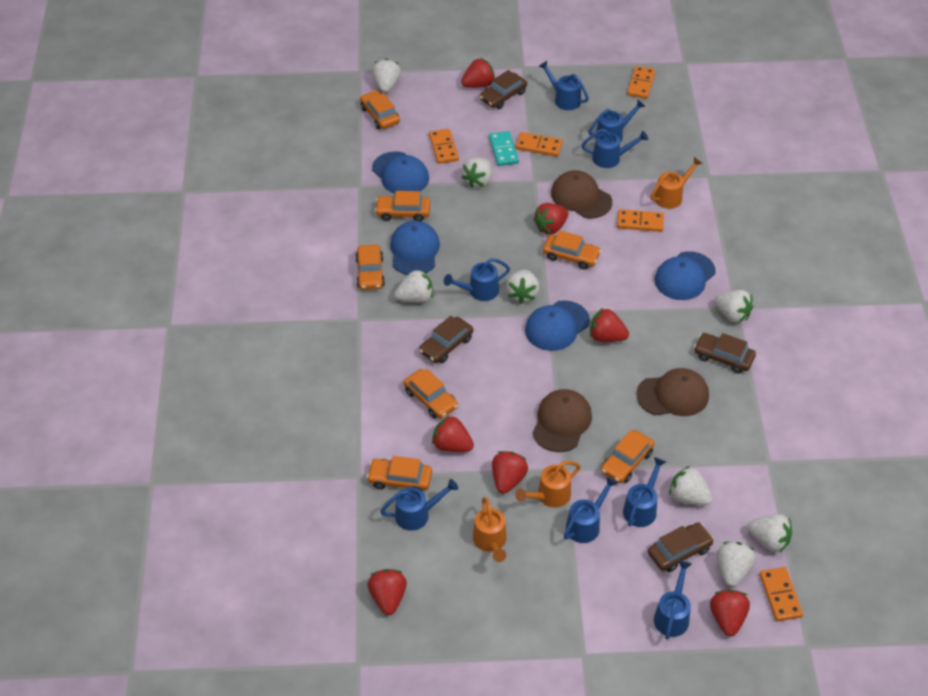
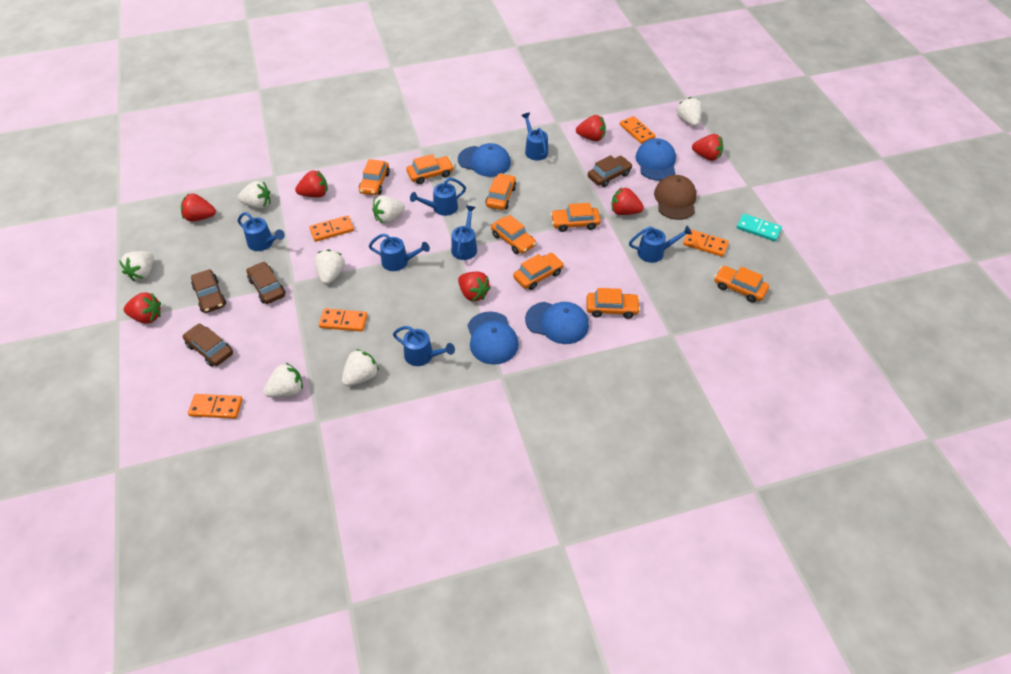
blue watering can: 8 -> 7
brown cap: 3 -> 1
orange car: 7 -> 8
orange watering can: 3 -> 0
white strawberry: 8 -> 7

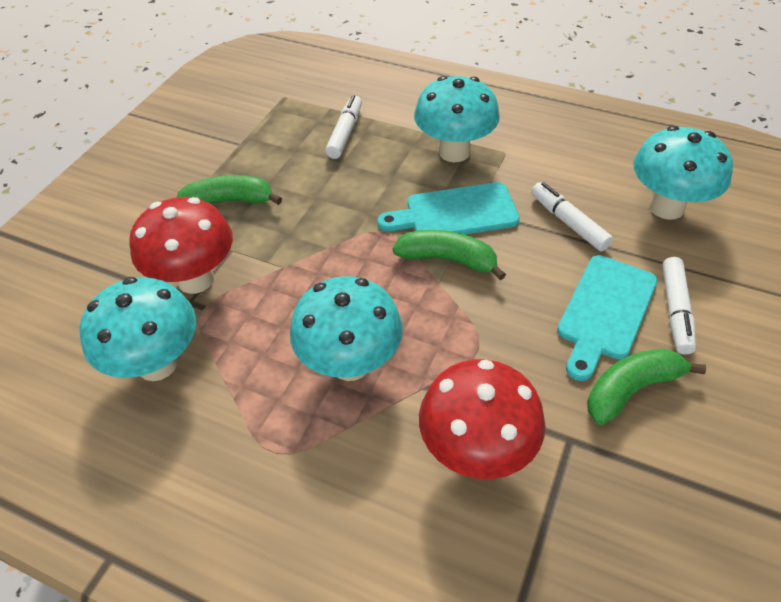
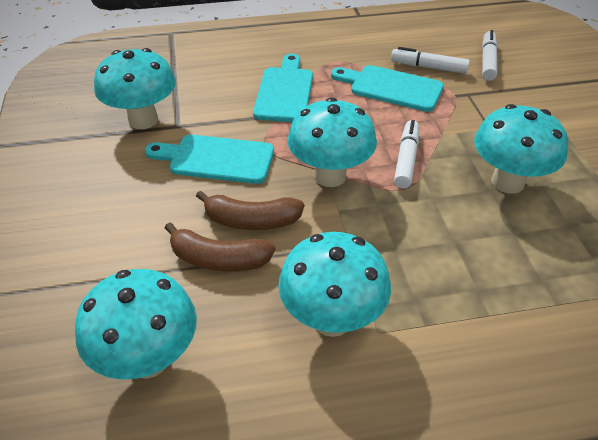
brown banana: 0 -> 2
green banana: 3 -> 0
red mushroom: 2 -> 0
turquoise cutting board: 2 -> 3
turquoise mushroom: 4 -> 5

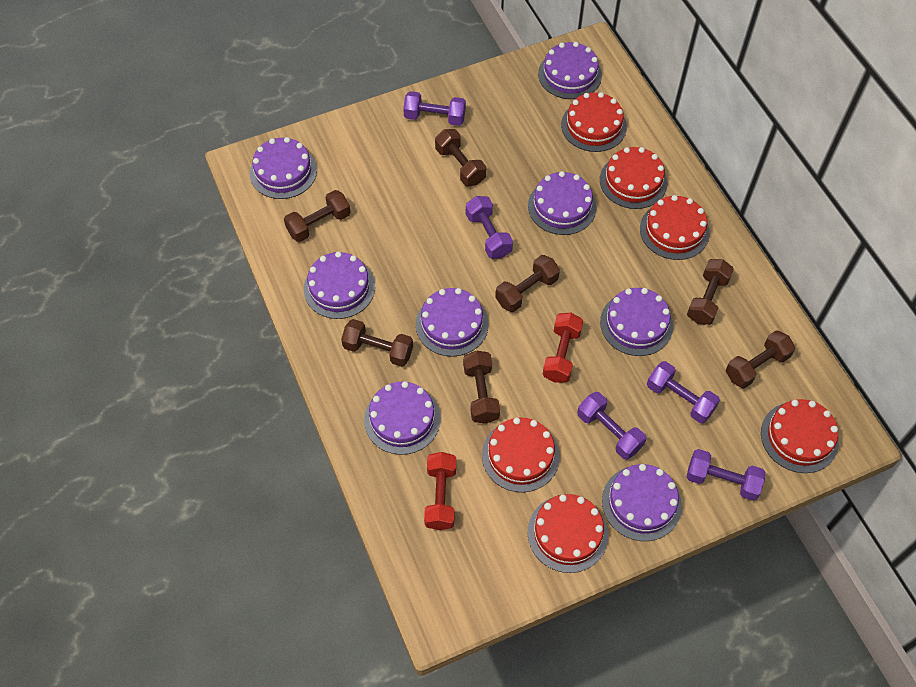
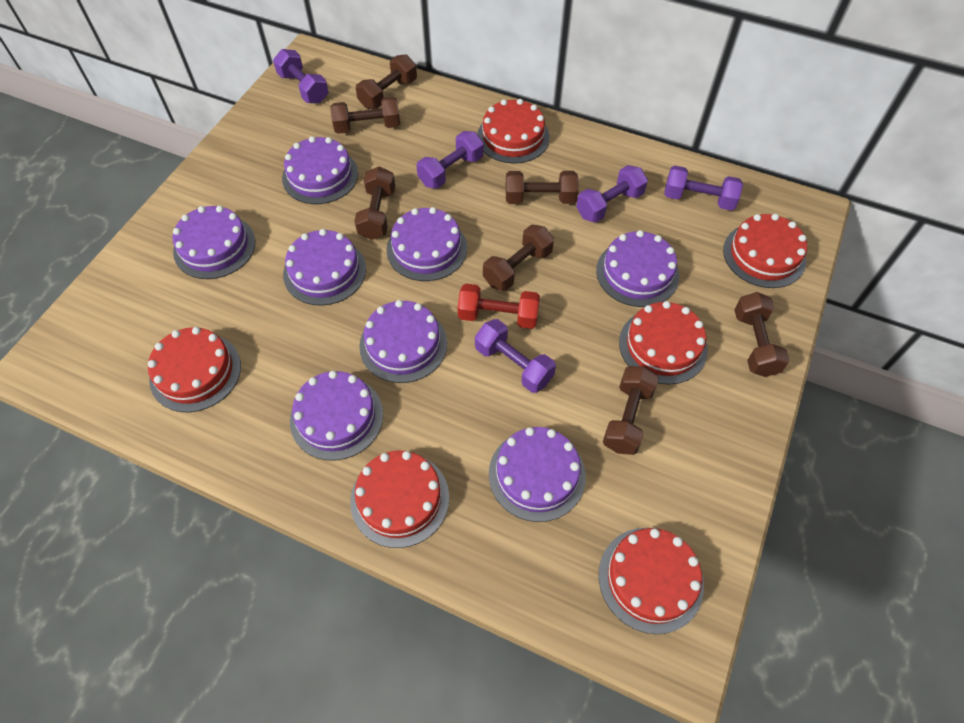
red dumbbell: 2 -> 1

AIM OF THE EXERCISE:
Quote every record above exactly, leaving out the pictures.

ANSWER FOR THE TASK:
blue watering can: 8 -> 7
brown cap: 3 -> 1
orange car: 7 -> 8
orange watering can: 3 -> 0
white strawberry: 8 -> 7

brown banana: 0 -> 2
green banana: 3 -> 0
red mushroom: 2 -> 0
turquoise cutting board: 2 -> 3
turquoise mushroom: 4 -> 5

red dumbbell: 2 -> 1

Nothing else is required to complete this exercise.